The task → Produce word for word the lines of the data below running from the one that has "white clock [544,521,620,639]" to the one that has "none -> grey clock [277,510,327,563]", inclusive, and no others.

Listed entries below:

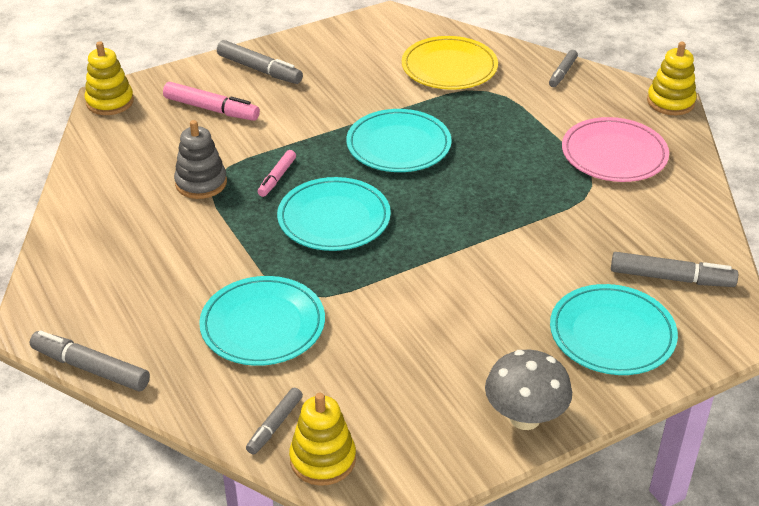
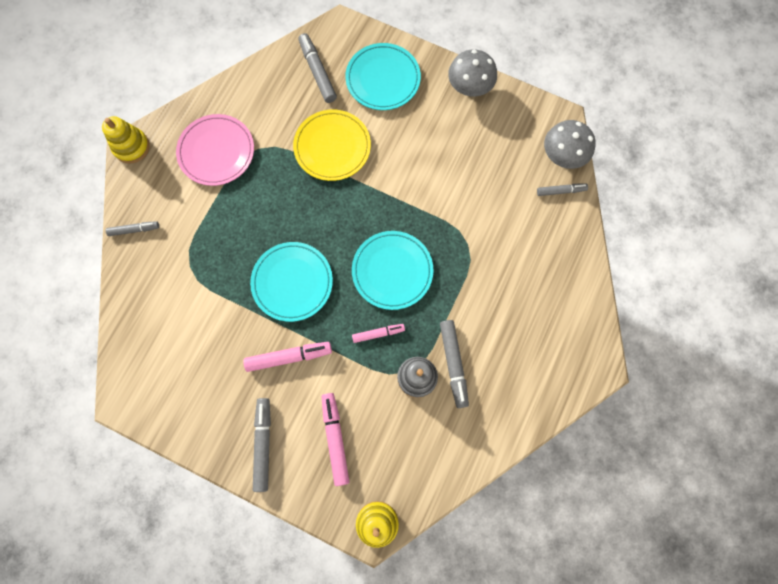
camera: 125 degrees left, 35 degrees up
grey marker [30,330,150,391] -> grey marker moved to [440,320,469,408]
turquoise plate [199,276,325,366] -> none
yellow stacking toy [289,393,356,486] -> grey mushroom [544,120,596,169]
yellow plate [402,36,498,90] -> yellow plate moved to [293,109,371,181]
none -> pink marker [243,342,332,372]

End of Listed entries.
Listed entries below:

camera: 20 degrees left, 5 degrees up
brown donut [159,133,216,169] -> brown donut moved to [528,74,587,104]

End of Listed entries.
Listed entries below:

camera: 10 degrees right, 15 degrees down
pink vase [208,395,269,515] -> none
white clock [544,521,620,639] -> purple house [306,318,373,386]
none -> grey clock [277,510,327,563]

End of Listed entries.

Your solution →
white clock [544,521,620,639] -> purple house [306,318,373,386]
none -> grey clock [277,510,327,563]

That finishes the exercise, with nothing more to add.